==== Records shown ====

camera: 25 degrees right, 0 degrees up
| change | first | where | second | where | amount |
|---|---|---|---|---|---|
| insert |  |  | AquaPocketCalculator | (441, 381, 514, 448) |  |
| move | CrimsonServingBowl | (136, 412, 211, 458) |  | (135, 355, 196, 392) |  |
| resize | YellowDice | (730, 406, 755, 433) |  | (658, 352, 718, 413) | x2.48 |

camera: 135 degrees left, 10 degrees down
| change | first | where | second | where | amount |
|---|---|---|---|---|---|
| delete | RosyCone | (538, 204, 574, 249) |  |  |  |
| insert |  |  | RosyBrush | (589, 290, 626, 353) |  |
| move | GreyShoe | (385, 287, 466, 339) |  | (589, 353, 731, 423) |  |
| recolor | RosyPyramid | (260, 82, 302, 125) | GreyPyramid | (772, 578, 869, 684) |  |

====
==== Records shown ====

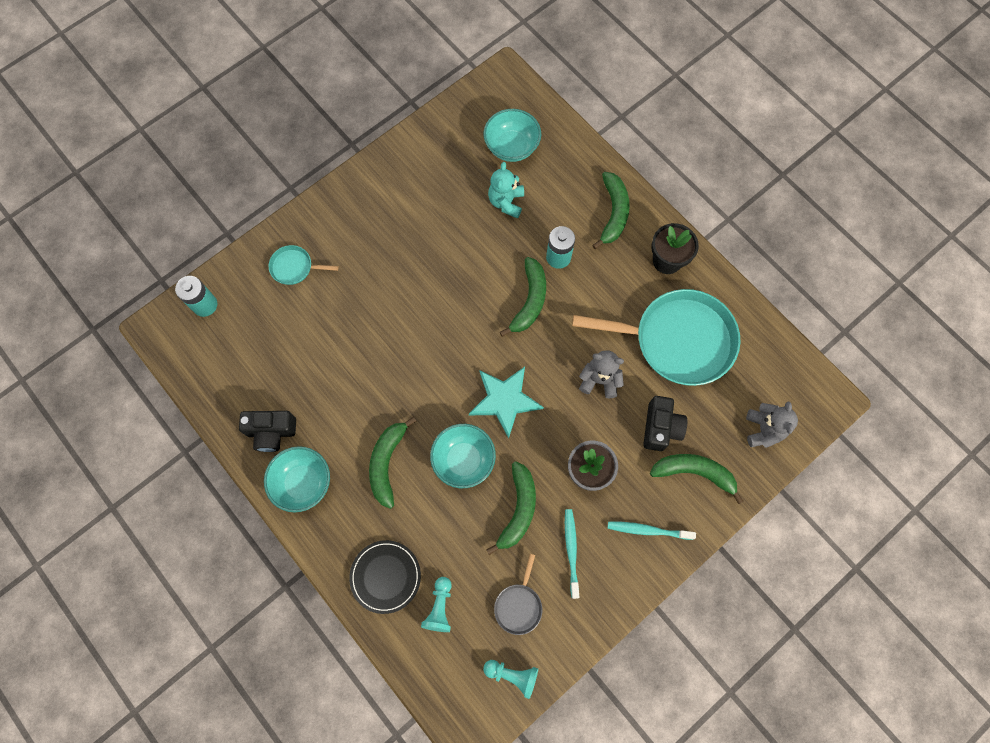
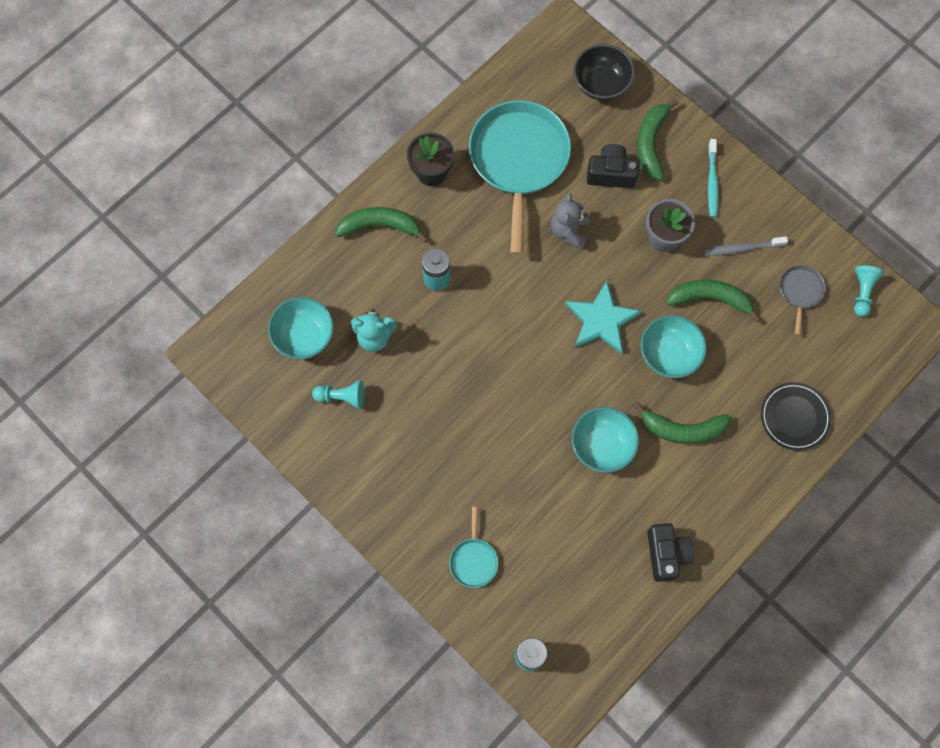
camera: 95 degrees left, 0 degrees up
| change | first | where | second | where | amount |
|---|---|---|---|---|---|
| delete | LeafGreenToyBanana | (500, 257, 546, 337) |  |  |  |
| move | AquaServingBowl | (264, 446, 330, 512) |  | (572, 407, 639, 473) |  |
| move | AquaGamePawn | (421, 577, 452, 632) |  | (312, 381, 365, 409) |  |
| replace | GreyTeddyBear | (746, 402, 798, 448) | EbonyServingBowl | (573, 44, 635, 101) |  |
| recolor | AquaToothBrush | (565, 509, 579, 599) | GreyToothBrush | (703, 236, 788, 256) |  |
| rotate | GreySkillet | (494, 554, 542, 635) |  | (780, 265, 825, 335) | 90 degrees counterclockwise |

====

→ Work order
Only one stretch of the records above is wanted: the lines between the one holding "camera: 25 degrees right, 0 degrees up" and the one holding "move | CrimsonServingBowl", inclusive, reproduced exactly.

→ Output below
camera: 25 degrees right, 0 degrees up
| change | first | where | second | where | amount |
|---|---|---|---|---|---|
| insert |  |  | AquaPocketCalculator | (441, 381, 514, 448) |  |
| move | CrimsonServingBowl | (136, 412, 211, 458) |  | (135, 355, 196, 392) |  |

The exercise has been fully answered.